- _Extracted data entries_
----------

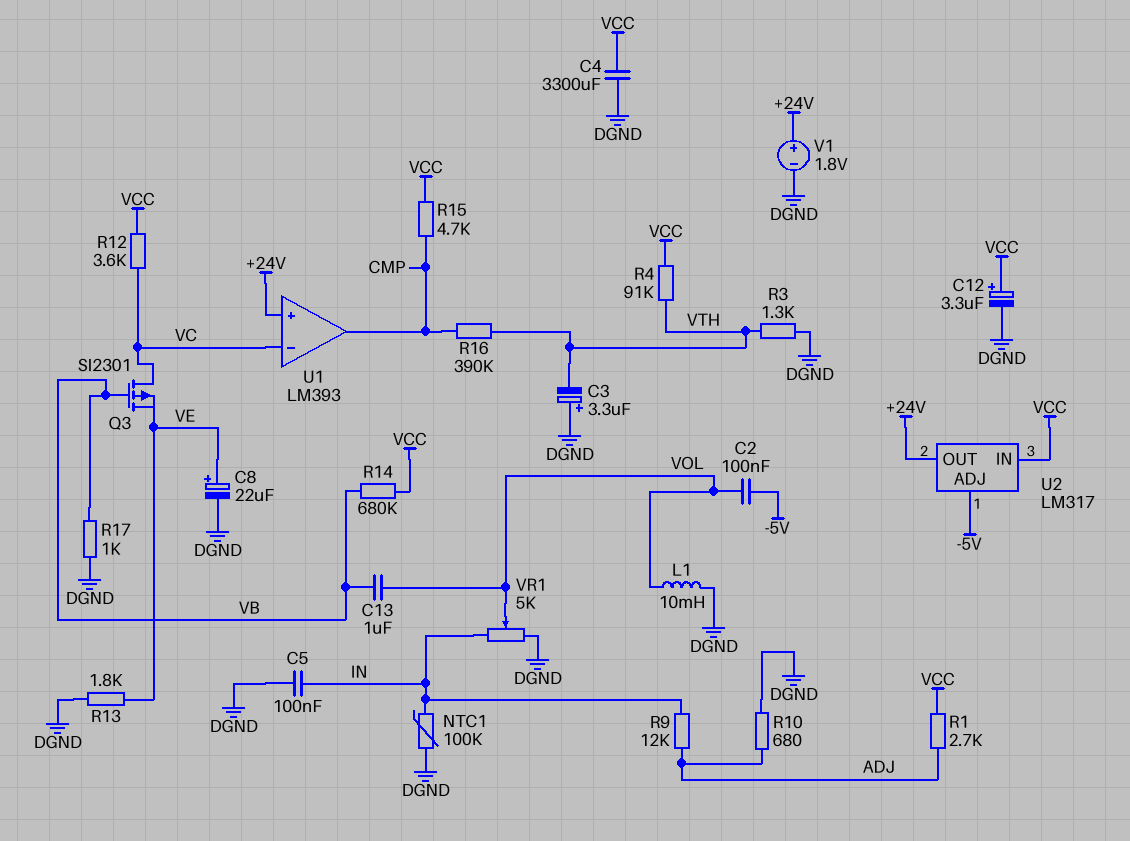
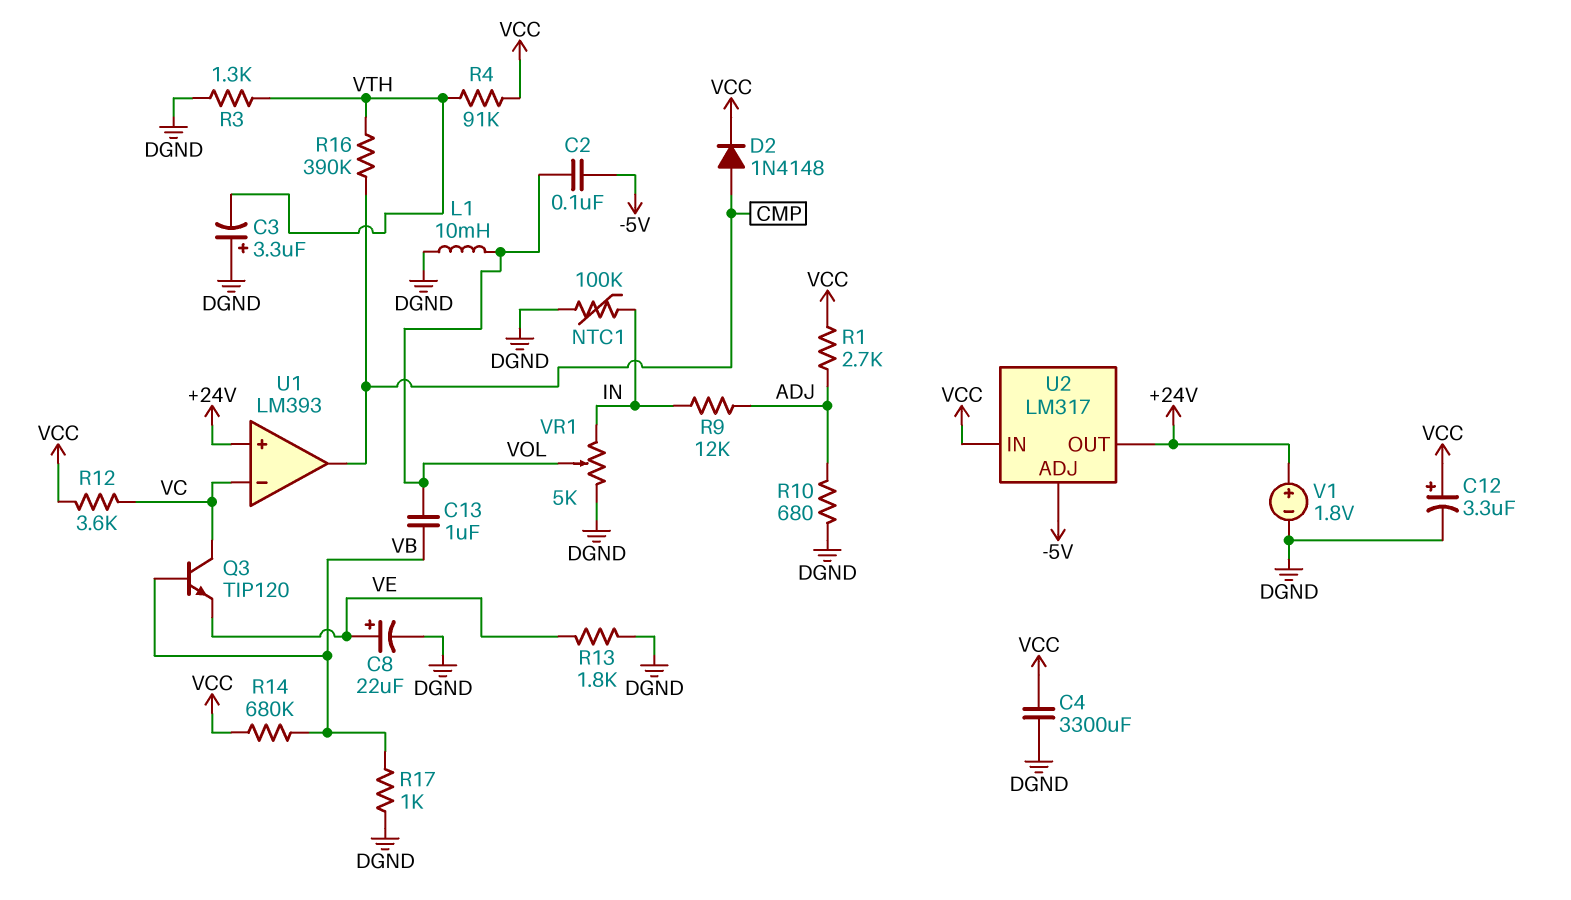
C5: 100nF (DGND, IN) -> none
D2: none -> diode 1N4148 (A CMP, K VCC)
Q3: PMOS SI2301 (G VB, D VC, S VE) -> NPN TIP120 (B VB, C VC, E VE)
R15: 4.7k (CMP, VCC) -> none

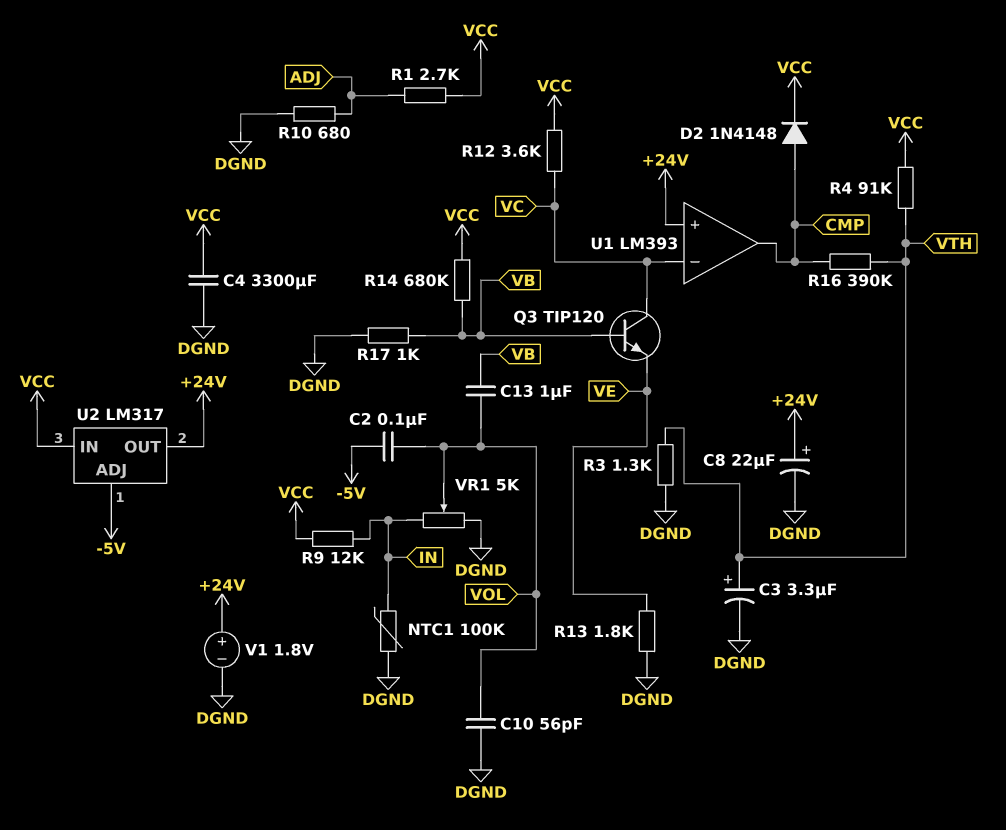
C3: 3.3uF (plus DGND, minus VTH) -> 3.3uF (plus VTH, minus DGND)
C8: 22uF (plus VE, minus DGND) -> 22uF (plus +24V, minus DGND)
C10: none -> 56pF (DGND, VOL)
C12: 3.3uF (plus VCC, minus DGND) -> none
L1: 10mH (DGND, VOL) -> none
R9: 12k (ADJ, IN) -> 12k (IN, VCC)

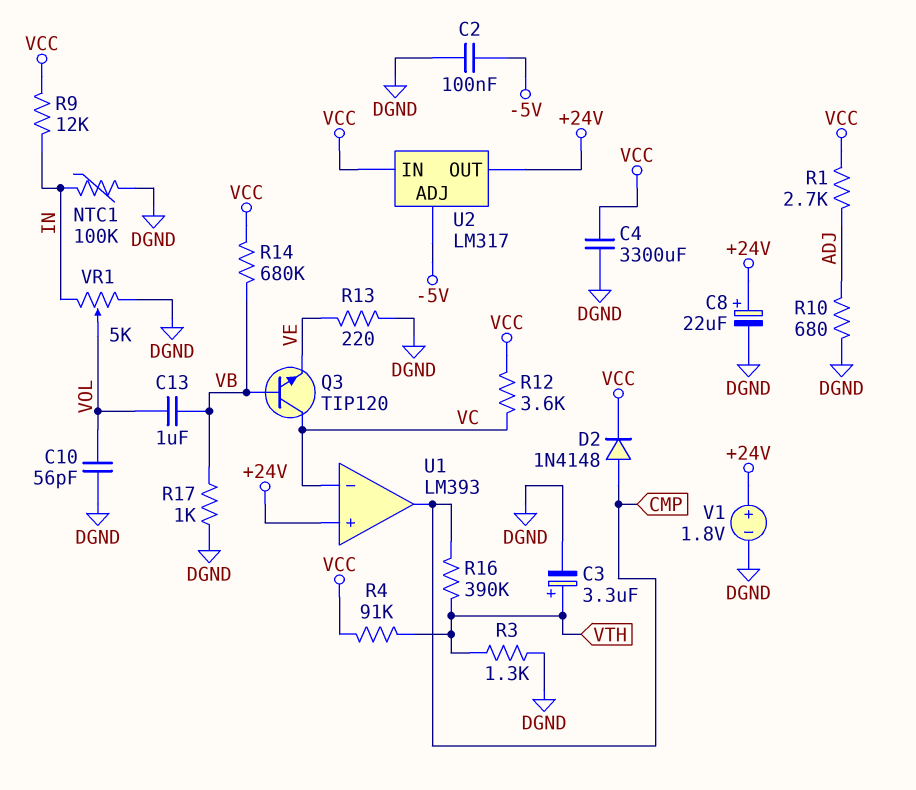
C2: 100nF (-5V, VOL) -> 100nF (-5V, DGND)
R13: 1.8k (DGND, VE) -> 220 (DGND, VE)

----------

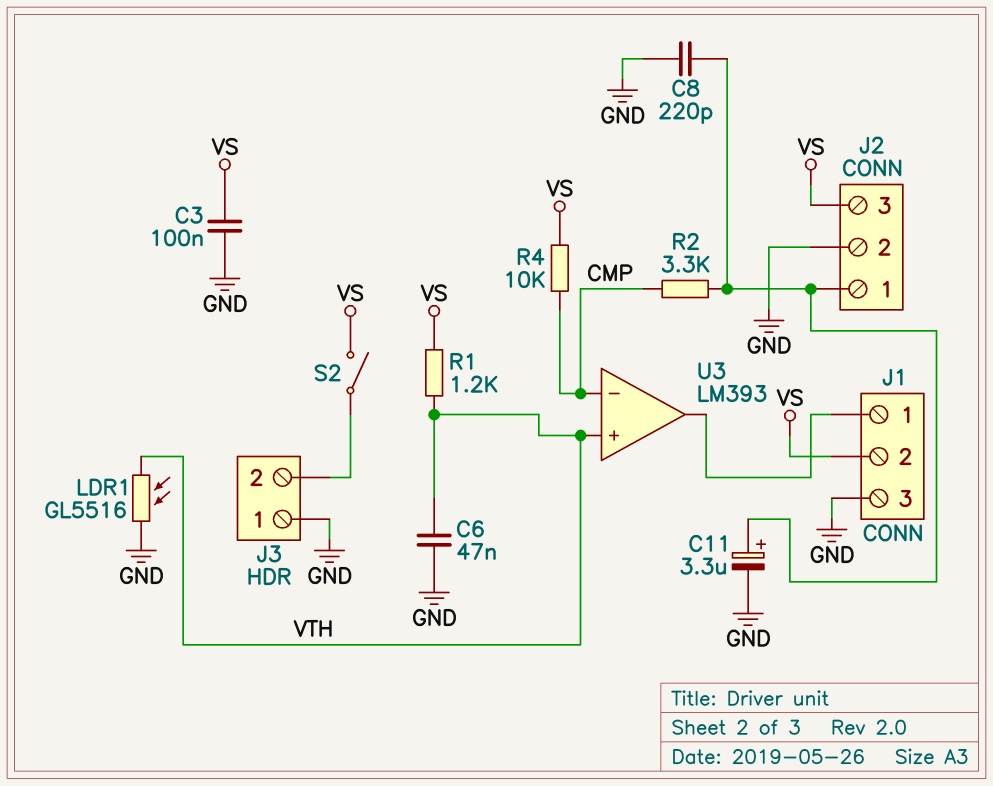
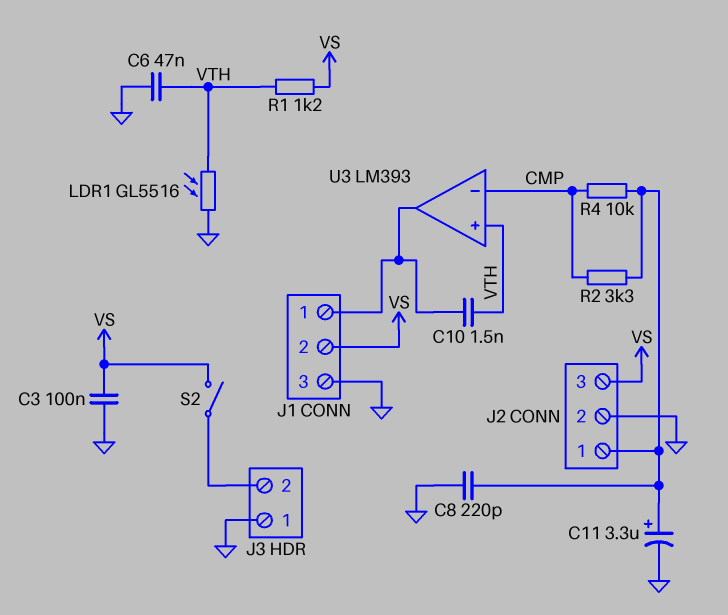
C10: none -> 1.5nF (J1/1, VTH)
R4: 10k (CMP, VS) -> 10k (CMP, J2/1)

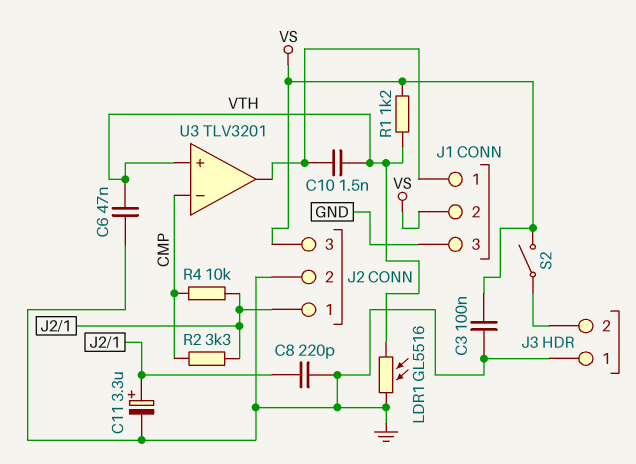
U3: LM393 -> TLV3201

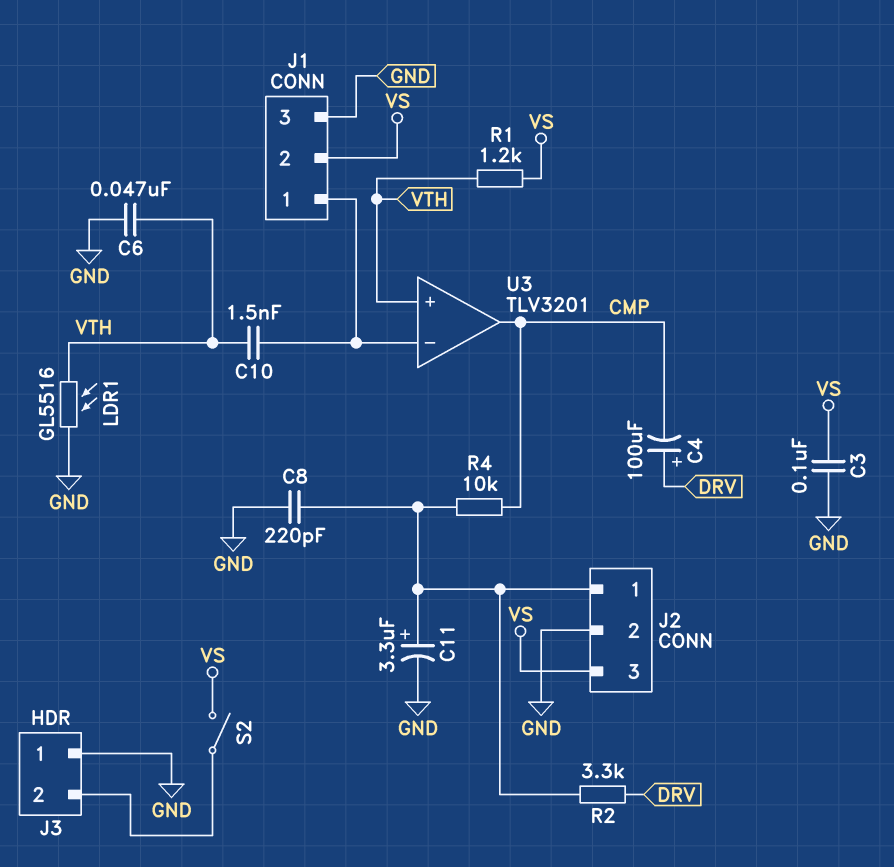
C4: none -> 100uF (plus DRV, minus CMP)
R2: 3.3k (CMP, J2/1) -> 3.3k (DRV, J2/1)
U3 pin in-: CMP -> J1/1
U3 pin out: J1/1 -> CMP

----------

- _DIRECTIONS FOR THIS TASK_
Using the records above, copy every line that has the word "DGND" in it.

- _TASK SOLUTION_
C5: 100nF (DGND, IN) -> none
C3: 3.3uF (plus DGND, minus VTH) -> 3.3uF (plus VTH, minus DGND)
C8: 22uF (plus VE, minus DGND) -> 22uF (plus +24V, minus DGND)
C10: none -> 56pF (DGND, VOL)
C12: 3.3uF (plus VCC, minus DGND) -> none
L1: 10mH (DGND, VOL) -> none
C2: 100nF (-5V, VOL) -> 100nF (-5V, DGND)
R13: 1.8k (DGND, VE) -> 220 (DGND, VE)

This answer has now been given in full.